Return every line of the data that contains the string "degrees".

*** Opening SUPPLIED MATERIAL ***

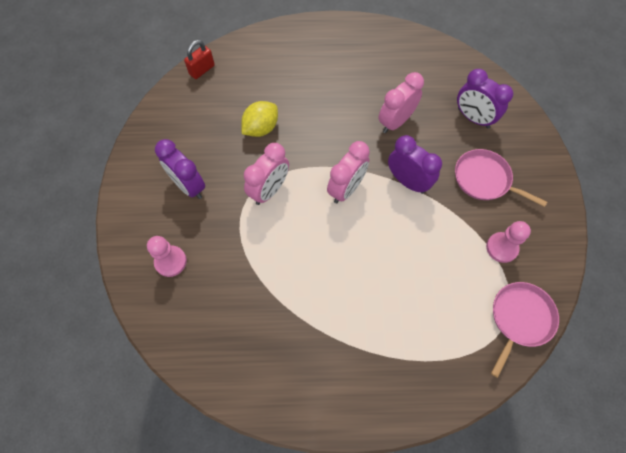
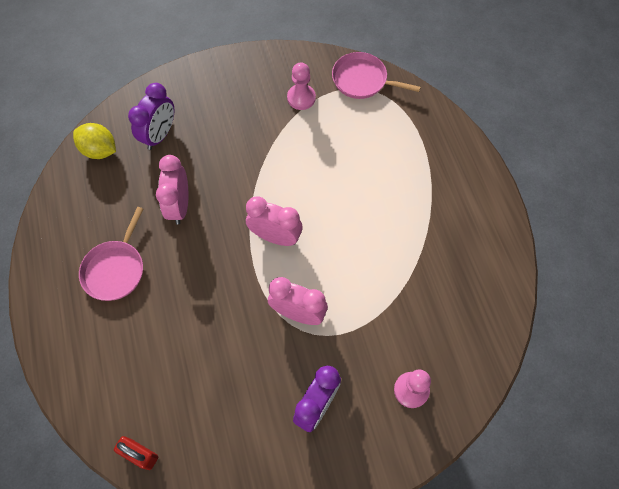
camera: 105 degrees left, 0 degrees up
(261, 128) = (218, 347): yellow lemon -> yellow lemon (99, 150)
(395, 122) = (179, 206): pink clock -> pink clock turned 60 degrees clockwise
(408, 181) = (252, 182): purple clock -> none
(484, 179) = (232, 118): pink pan -> pink pan (115, 269)

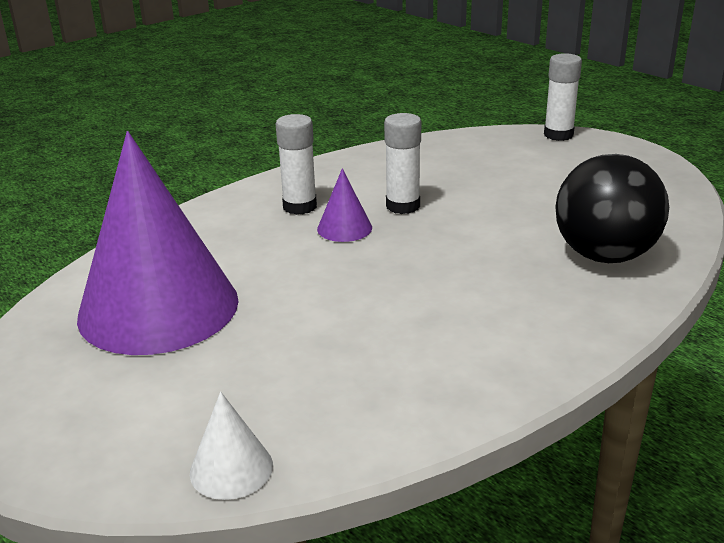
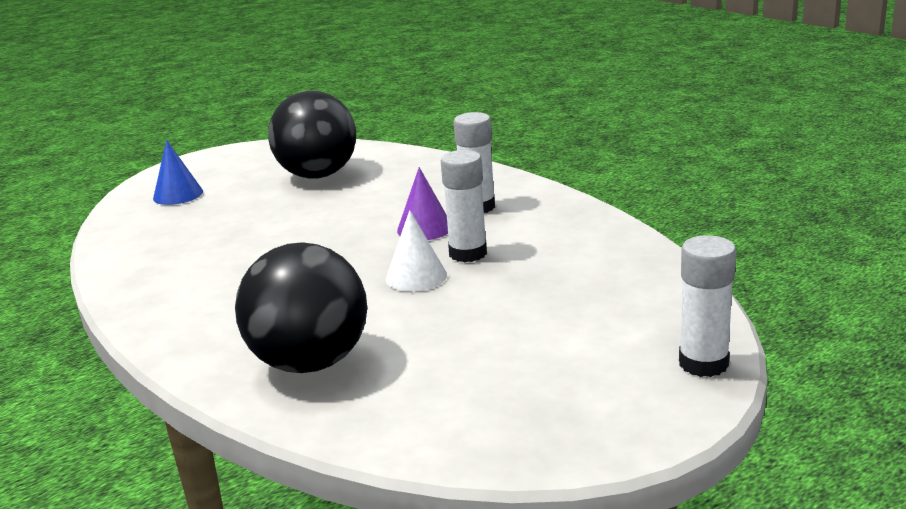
camera: 95 degrees right, 5 degrees down
(158, 308) = (318, 175): purple cone -> black ball
(173, 424) = (178, 195): none -> blue cone
(231, 469) = (123, 213): white cone -> white cone (416, 276)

*** Closing SUPPLIED MATERIAL ***

* _ANSWER TO THIS EXERCISE_:
camera: 105 degrees left, 0 degrees up
(395, 122) = (179, 206): pink clock -> pink clock turned 60 degrees clockwise
camera: 95 degrees right, 5 degrees down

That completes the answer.